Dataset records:

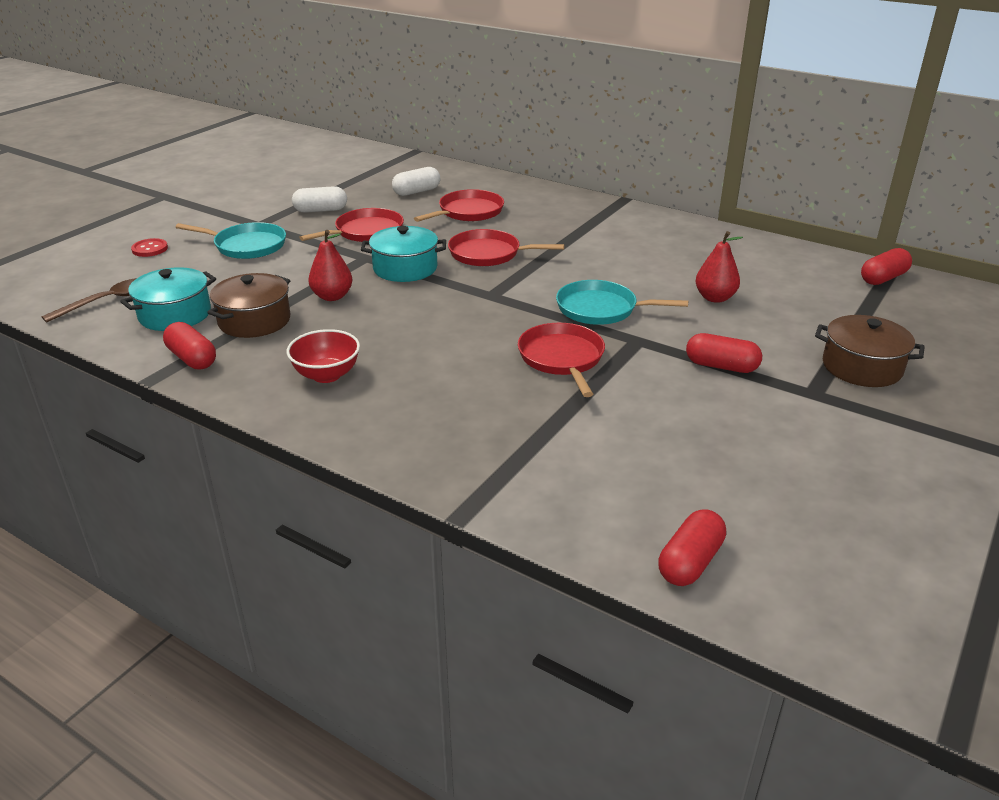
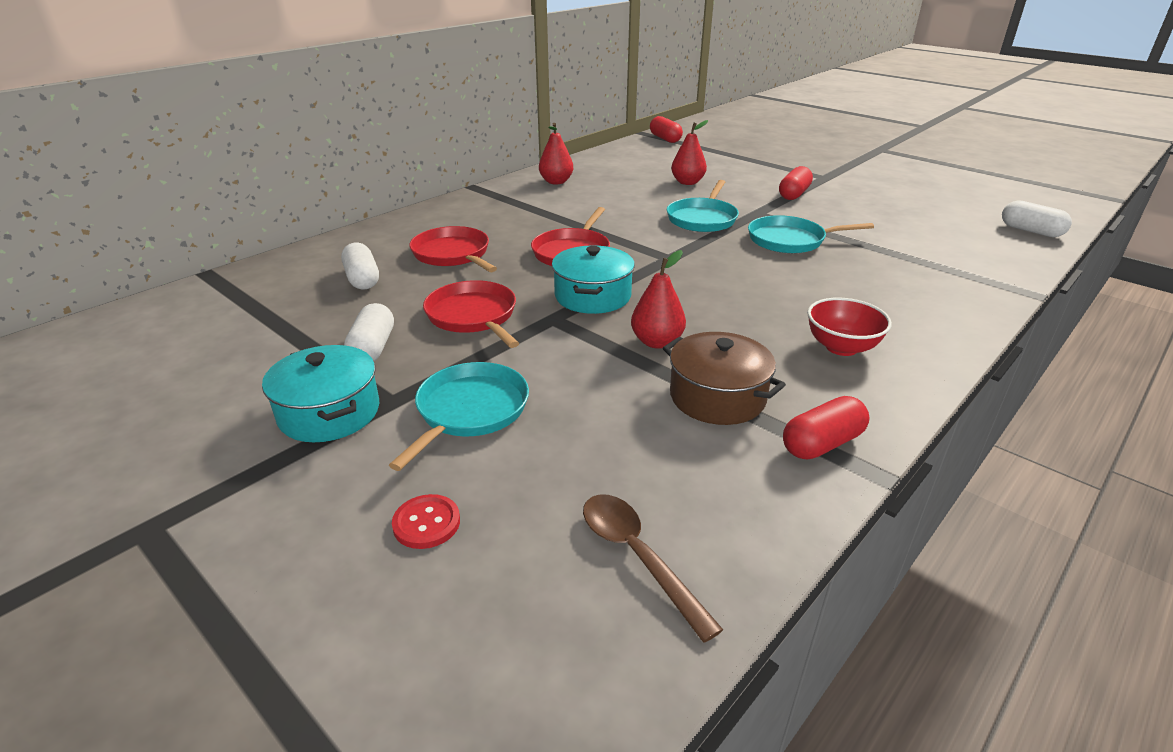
camera: 80 degrees left, 0 degrees up
turquoise pot [120,267,216,331] -> turquoise pot moved to [262,345,379,442]
red pan [518,323,605,397] -> turquoise pan [748,215,874,253]
red capsule [658,509,726,586] -> white capsule [1002,200,1072,237]
brown pot [815,315,925,387] -> none
none -> red pear [539,123,573,184]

TASK STATEMENT ▸
Each line holding the word "none" must be copied from the data.

TASK RESPONSE ▸
brown pot [815,315,925,387] -> none
none -> red pear [539,123,573,184]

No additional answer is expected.